Try it => Repeat nothing but the lines below running from the one containing "JP3 pin 1: GND -> VCC" to the one containing "C2: 100uF (AGND, N_30)". Keep both end lines.
++++++++++++++++++++
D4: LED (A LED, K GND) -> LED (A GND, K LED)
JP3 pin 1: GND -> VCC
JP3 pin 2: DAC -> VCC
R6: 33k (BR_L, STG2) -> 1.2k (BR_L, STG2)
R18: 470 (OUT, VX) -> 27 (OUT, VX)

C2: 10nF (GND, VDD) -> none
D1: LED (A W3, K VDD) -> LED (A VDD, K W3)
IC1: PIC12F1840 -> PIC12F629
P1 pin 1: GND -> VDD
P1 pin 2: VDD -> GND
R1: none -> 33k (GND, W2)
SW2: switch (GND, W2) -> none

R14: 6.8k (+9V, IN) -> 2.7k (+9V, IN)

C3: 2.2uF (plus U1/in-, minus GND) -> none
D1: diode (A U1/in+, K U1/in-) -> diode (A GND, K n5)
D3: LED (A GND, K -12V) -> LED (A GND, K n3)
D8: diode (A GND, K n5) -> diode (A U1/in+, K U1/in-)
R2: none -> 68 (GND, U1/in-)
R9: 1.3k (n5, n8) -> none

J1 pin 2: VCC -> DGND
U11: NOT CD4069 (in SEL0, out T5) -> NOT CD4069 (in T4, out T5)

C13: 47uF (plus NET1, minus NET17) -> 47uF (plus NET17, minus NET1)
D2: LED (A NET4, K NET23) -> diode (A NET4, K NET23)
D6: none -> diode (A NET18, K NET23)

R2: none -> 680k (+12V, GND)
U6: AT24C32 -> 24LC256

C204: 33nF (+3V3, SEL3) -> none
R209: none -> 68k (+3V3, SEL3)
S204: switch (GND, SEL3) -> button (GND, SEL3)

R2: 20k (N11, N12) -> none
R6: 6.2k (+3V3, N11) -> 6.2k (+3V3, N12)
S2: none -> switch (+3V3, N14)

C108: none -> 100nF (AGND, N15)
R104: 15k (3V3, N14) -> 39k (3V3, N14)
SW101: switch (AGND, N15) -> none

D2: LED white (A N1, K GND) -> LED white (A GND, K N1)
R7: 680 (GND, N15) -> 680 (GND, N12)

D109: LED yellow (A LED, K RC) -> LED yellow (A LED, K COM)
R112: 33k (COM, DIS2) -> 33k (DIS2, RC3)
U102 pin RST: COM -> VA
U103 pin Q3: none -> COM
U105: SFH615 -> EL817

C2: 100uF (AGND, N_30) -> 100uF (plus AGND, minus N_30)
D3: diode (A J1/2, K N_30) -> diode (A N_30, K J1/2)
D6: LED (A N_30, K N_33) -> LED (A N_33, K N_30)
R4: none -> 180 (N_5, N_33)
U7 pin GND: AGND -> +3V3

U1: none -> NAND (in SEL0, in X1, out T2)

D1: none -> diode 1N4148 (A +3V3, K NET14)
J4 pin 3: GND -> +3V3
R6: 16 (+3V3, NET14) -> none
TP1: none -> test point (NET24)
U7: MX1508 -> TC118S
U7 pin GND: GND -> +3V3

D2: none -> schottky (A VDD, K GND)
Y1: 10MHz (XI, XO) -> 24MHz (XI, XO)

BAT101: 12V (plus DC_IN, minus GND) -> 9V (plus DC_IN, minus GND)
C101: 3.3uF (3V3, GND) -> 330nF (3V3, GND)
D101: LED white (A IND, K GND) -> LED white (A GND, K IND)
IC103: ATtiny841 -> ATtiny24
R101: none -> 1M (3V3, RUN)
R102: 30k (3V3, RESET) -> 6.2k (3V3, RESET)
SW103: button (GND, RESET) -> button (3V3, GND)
++++++++++++++++++++
Result of the exercise =>
JP3 pin 1: GND -> VCC
JP3 pin 2: DAC -> VCC
R6: 33k (BR_L, STG2) -> 1.2k (BR_L, STG2)
R18: 470 (OUT, VX) -> 27 (OUT, VX)

C2: 10nF (GND, VDD) -> none
D1: LED (A W3, K VDD) -> LED (A VDD, K W3)
IC1: PIC12F1840 -> PIC12F629
P1 pin 1: GND -> VDD
P1 pin 2: VDD -> GND
R1: none -> 33k (GND, W2)
SW2: switch (GND, W2) -> none

R14: 6.8k (+9V, IN) -> 2.7k (+9V, IN)

C3: 2.2uF (plus U1/in-, minus GND) -> none
D1: diode (A U1/in+, K U1/in-) -> diode (A GND, K n5)
D3: LED (A GND, K -12V) -> LED (A GND, K n3)
D8: diode (A GND, K n5) -> diode (A U1/in+, K U1/in-)
R2: none -> 68 (GND, U1/in-)
R9: 1.3k (n5, n8) -> none

J1 pin 2: VCC -> DGND
U11: NOT CD4069 (in SEL0, out T5) -> NOT CD4069 (in T4, out T5)

C13: 47uF (plus NET1, minus NET17) -> 47uF (plus NET17, minus NET1)
D2: LED (A NET4, K NET23) -> diode (A NET4, K NET23)
D6: none -> diode (A NET18, K NET23)

R2: none -> 680k (+12V, GND)
U6: AT24C32 -> 24LC256

C204: 33nF (+3V3, SEL3) -> none
R209: none -> 68k (+3V3, SEL3)
S204: switch (GND, SEL3) -> button (GND, SEL3)

R2: 20k (N11, N12) -> none
R6: 6.2k (+3V3, N11) -> 6.2k (+3V3, N12)
S2: none -> switch (+3V3, N14)

C108: none -> 100nF (AGND, N15)
R104: 15k (3V3, N14) -> 39k (3V3, N14)
SW101: switch (AGND, N15) -> none

D2: LED white (A N1, K GND) -> LED white (A GND, K N1)
R7: 680 (GND, N15) -> 680 (GND, N12)

D109: LED yellow (A LED, K RC) -> LED yellow (A LED, K COM)
R112: 33k (COM, DIS2) -> 33k (DIS2, RC3)
U102 pin RST: COM -> VA
U103 pin Q3: none -> COM
U105: SFH615 -> EL817

C2: 100uF (AGND, N_30) -> 100uF (plus AGND, minus N_30)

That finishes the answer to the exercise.